What needs to be done: Copy the lines below, please, starting with the one that contains "purple fork: 2 -> 1" and ending with the last. Pictures stay out.
(Supplied material begins)
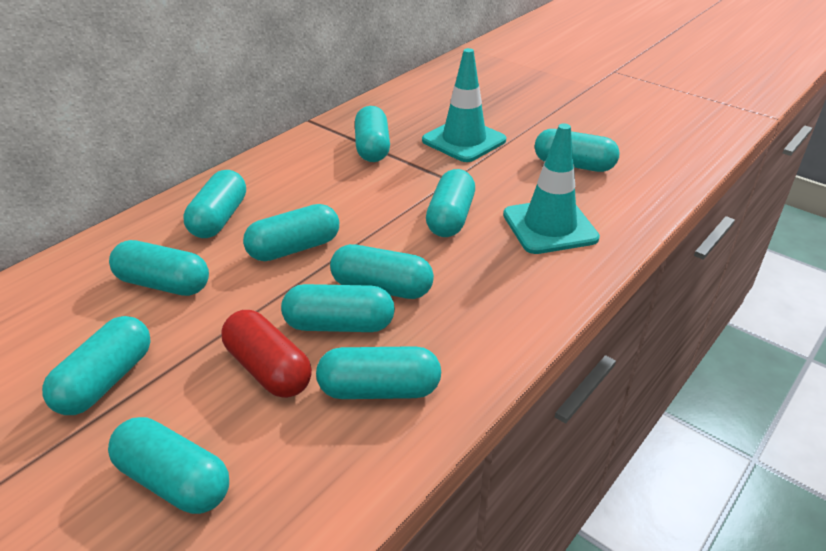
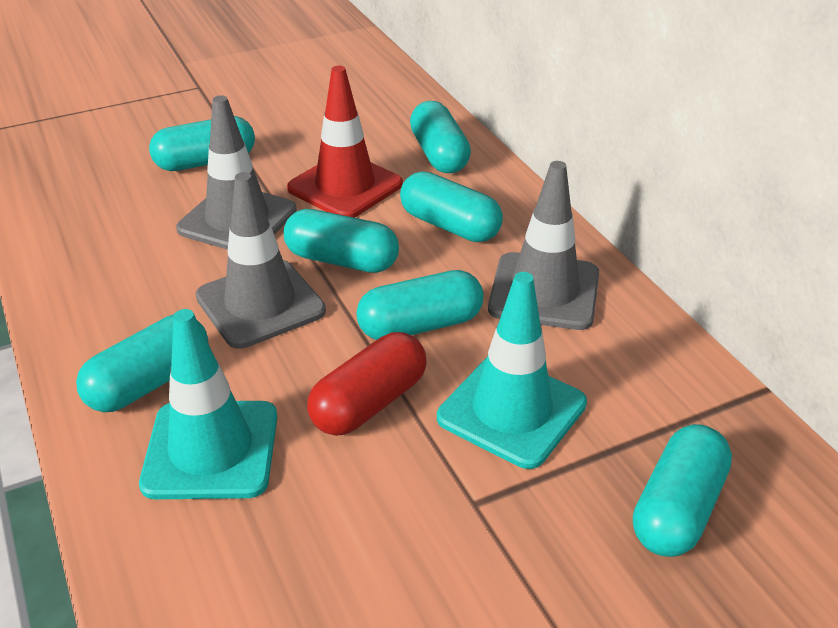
grey traffic cone: 0 -> 3
red traffic cone: 0 -> 1
turquoise capsule: 11 -> 7

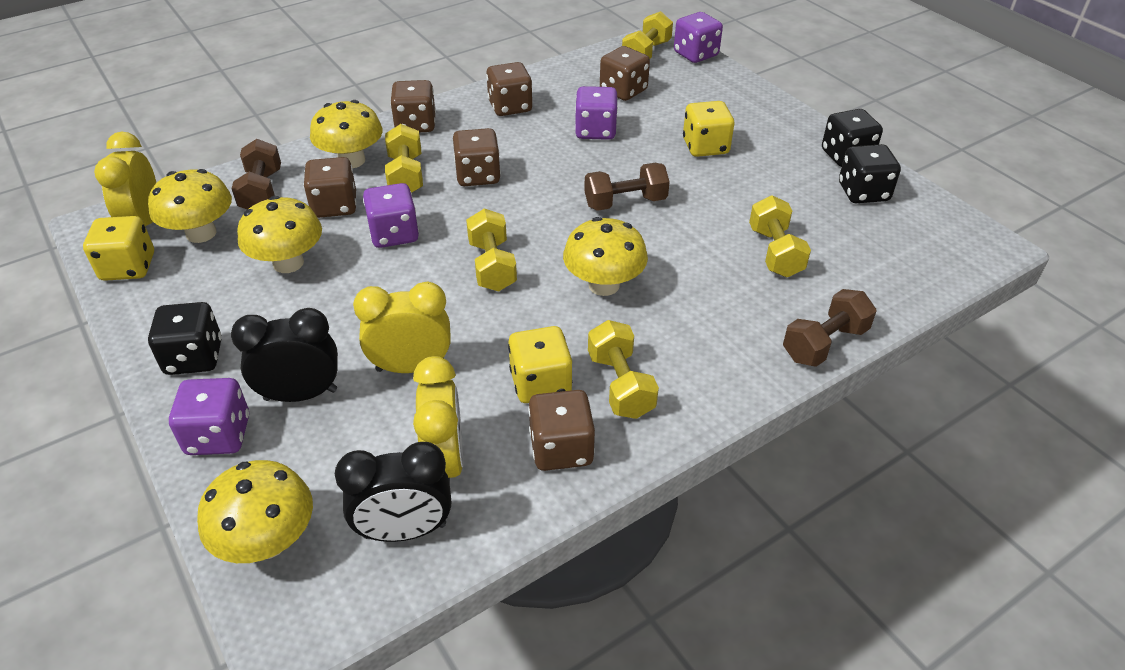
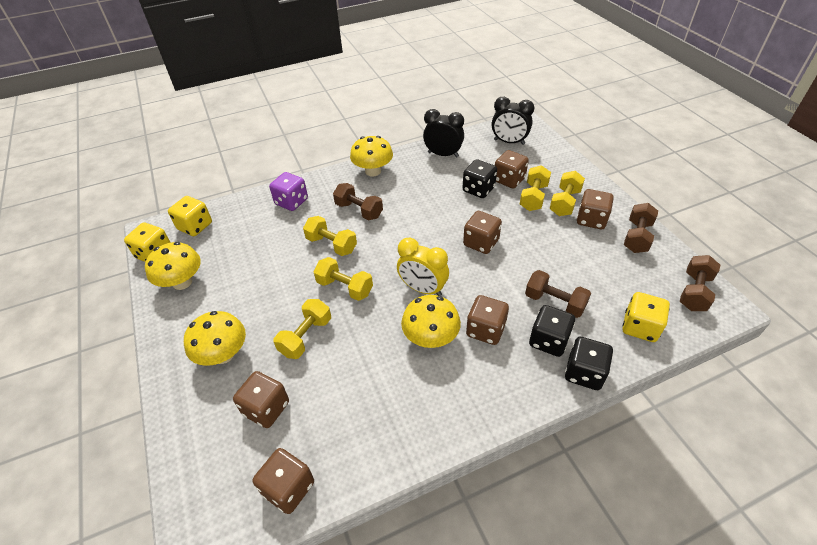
brown dumbbell: 3 -> 4
purple dice: 4 -> 1
yellow clock: 3 -> 1
yellow mushroom: 5 -> 4

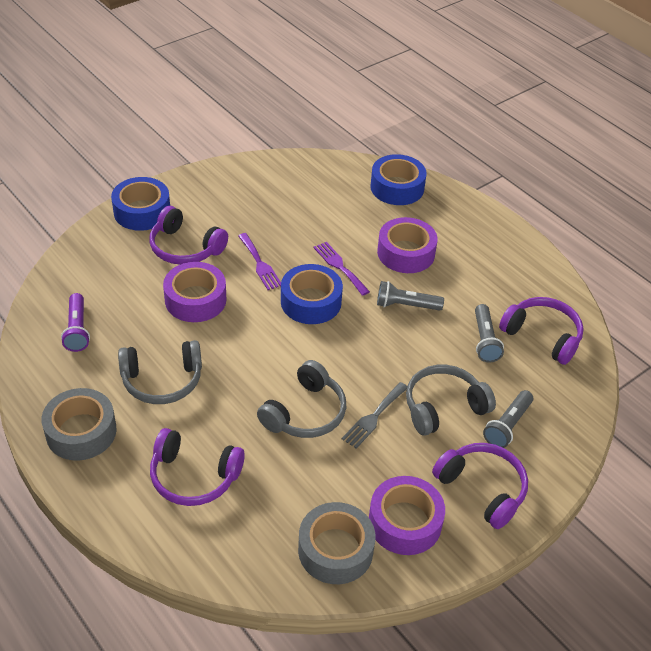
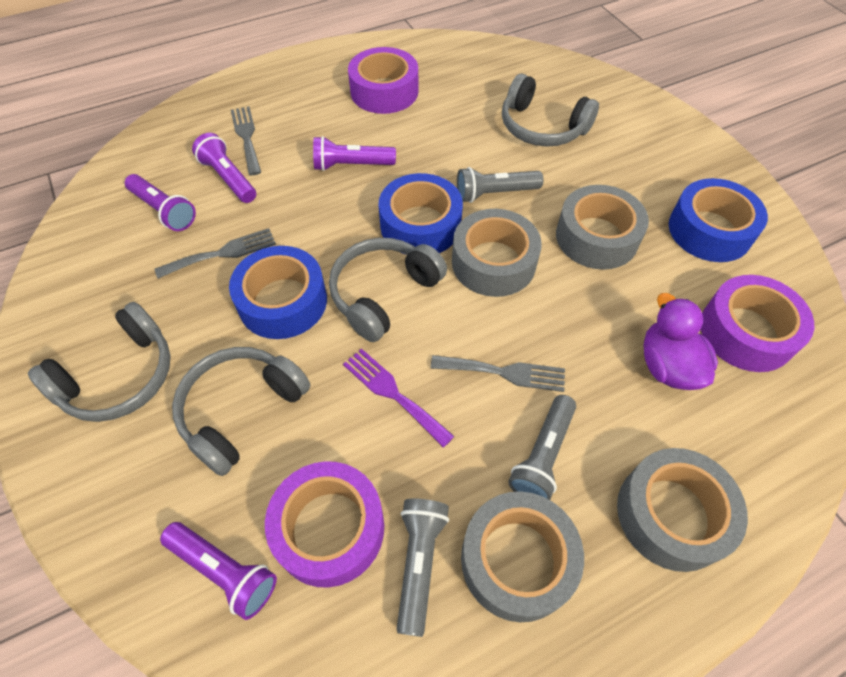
grey fork: 1 -> 3
grey headphones: 3 -> 4
grey tape: 2 -> 4
purple duck: 0 -> 1
purple flashlight: 1 -> 4
purple fork: 2 -> 1
purple headphones: 4 -> 0

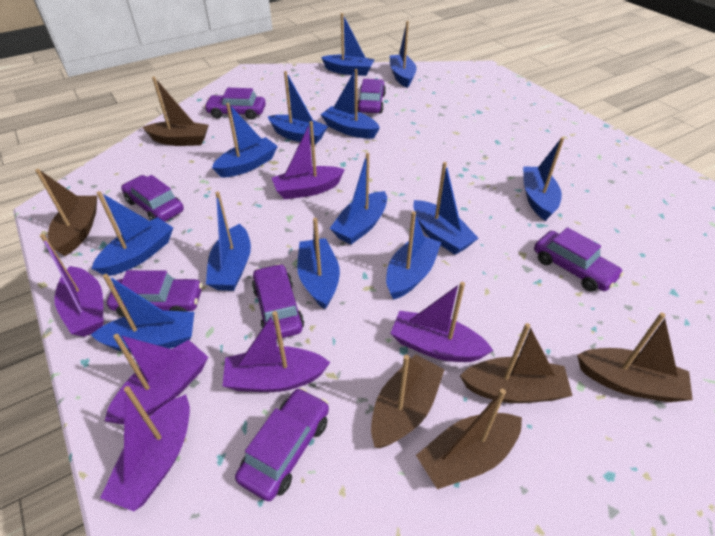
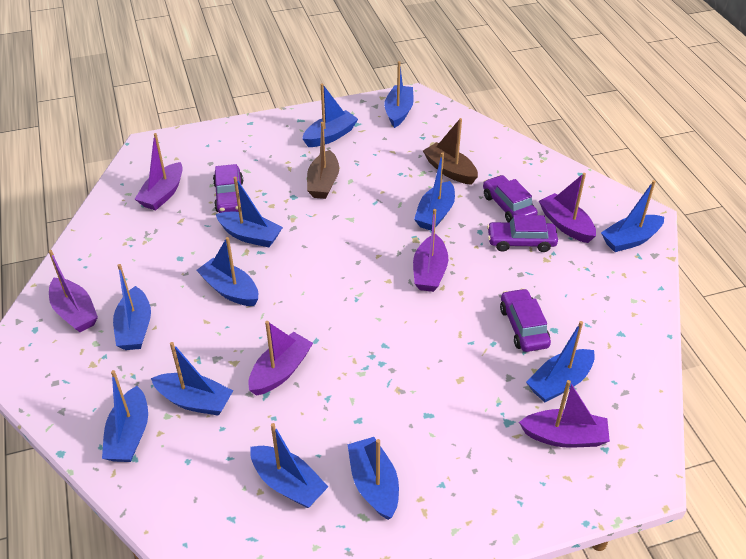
blue boat: 13 -> 12
brown boat: 6 -> 2
purple car: 7 -> 4

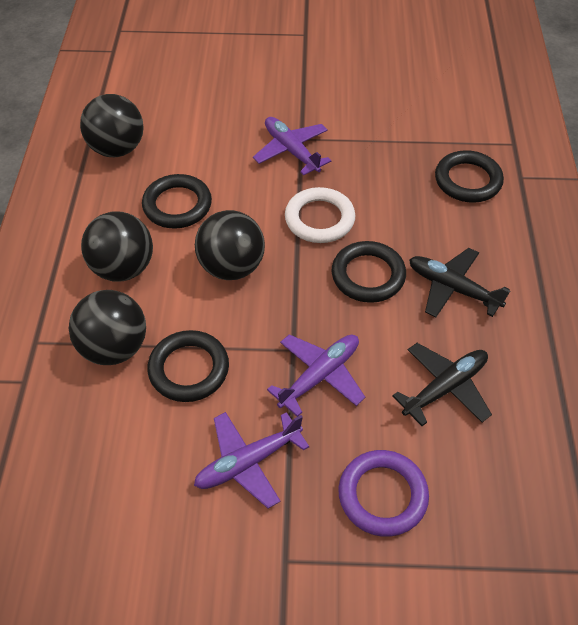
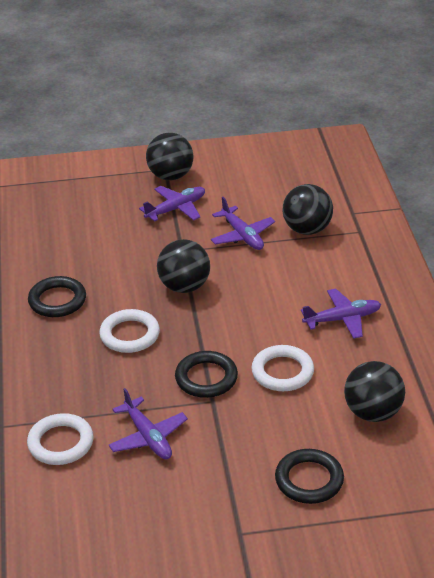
black plane: 2 -> 0
black ring: 4 -> 3
purple plane: 3 -> 4
purple ring: 1 -> 0
white ring: 1 -> 3

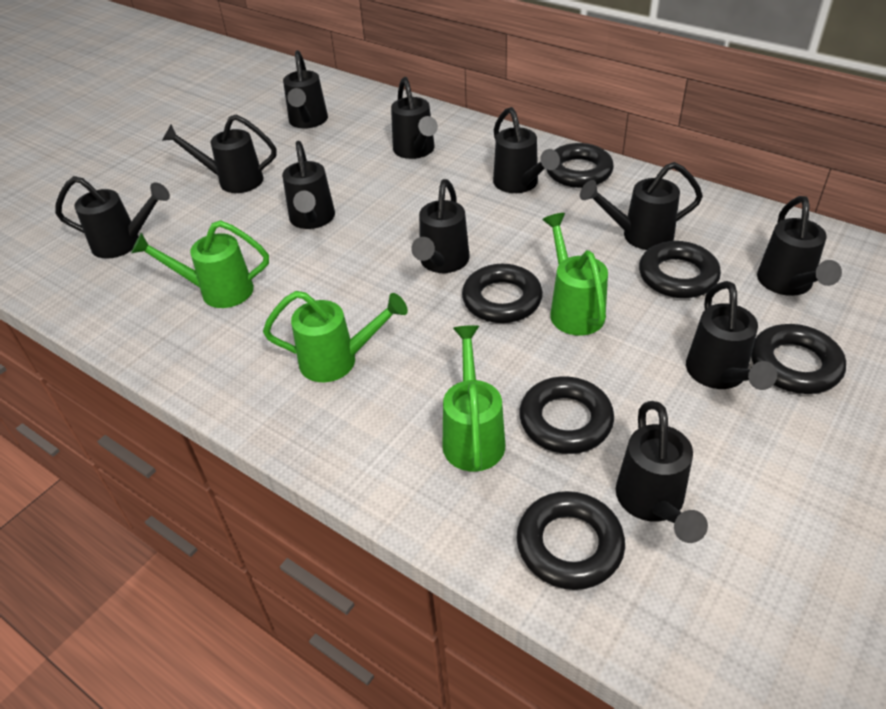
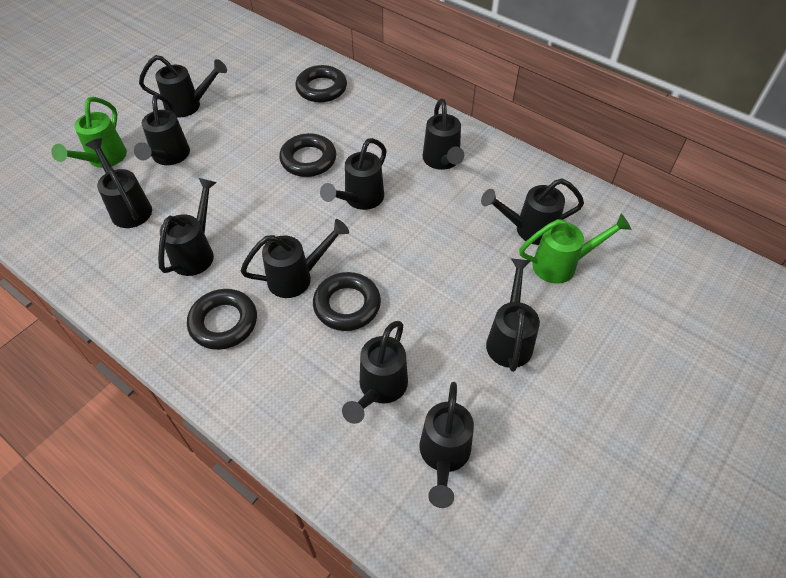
black ring: 6 -> 4
green watering can: 4 -> 2

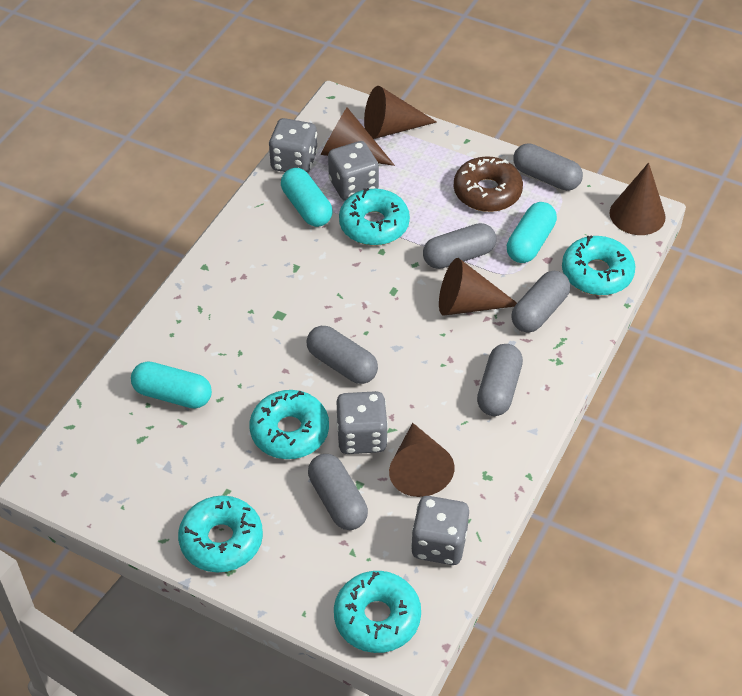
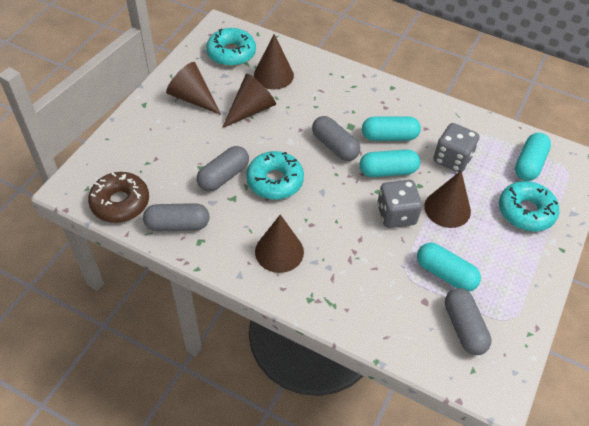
grey capsule: 6 -> 4
grey dice: 4 -> 2
turquoise capsule: 3 -> 4
turquoise donut: 5 -> 3

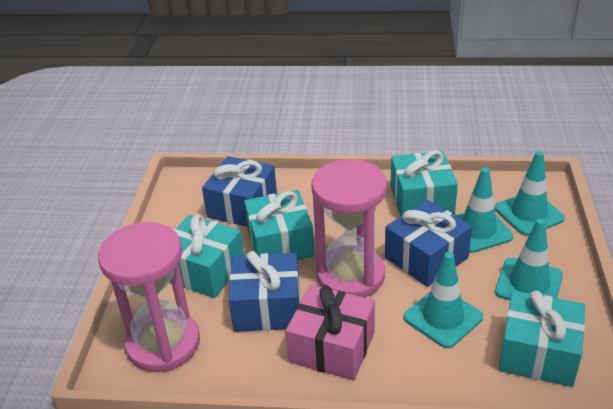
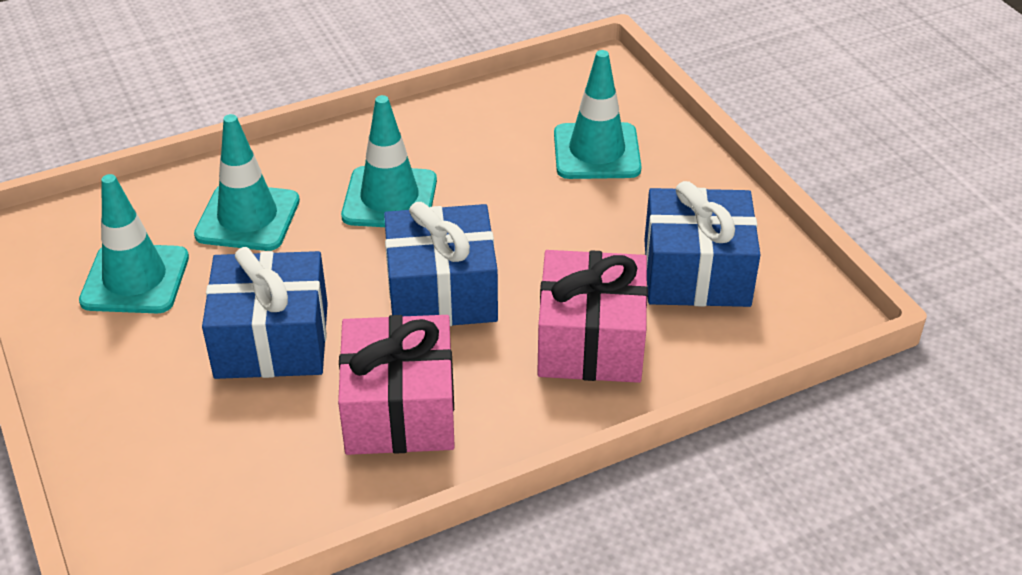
pink gift: 1 -> 2
pink hourglass: 2 -> 0
turquoise gift: 4 -> 0

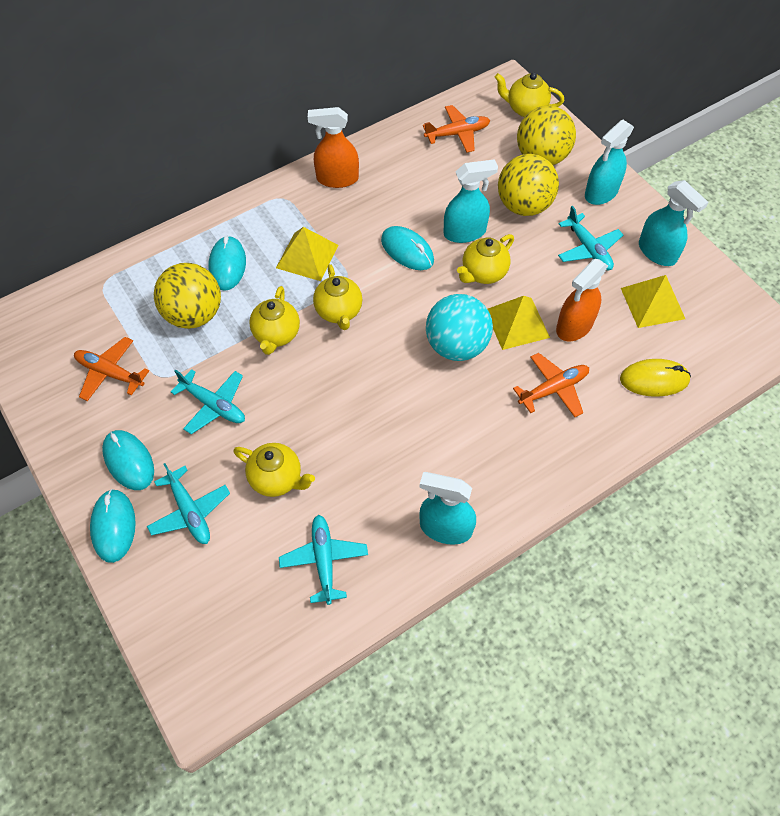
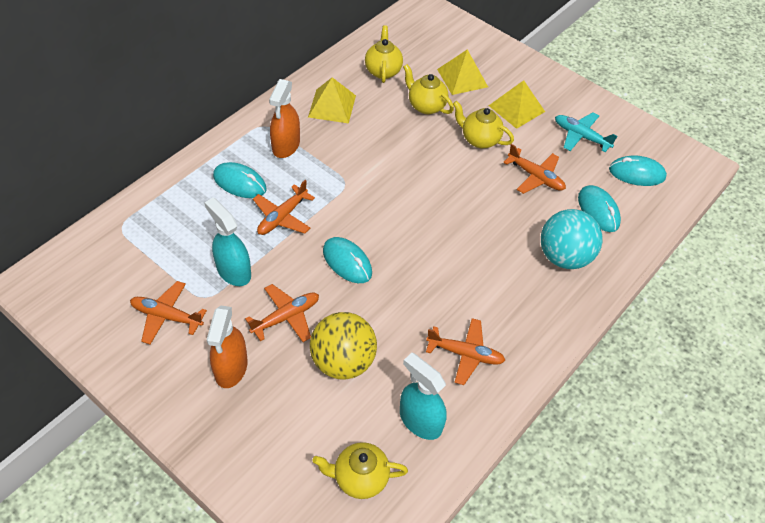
orange plane: 3 -> 5
turquoise plane: 4 -> 1
turquoise spray bottle: 4 -> 2
yellow ball: 3 -> 1
yellow mouse: 1 -> 0
yellow teapot: 5 -> 4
(Supplied material ends)
Solution to this task:
purple fork: 2 -> 1
purple headphones: 4 -> 0

blue boat: 13 -> 12
brown boat: 6 -> 2
purple car: 7 -> 4

black plane: 2 -> 0
black ring: 4 -> 3
purple plane: 3 -> 4
purple ring: 1 -> 0
white ring: 1 -> 3

black ring: 6 -> 4
green watering can: 4 -> 2

grey capsule: 6 -> 4
grey dice: 4 -> 2
turquoise capsule: 3 -> 4
turquoise donut: 5 -> 3

pink gift: 1 -> 2
pink hourglass: 2 -> 0
turquoise gift: 4 -> 0

orange plane: 3 -> 5
turquoise plane: 4 -> 1
turquoise spray bottle: 4 -> 2
yellow ball: 3 -> 1
yellow mouse: 1 -> 0
yellow teapot: 5 -> 4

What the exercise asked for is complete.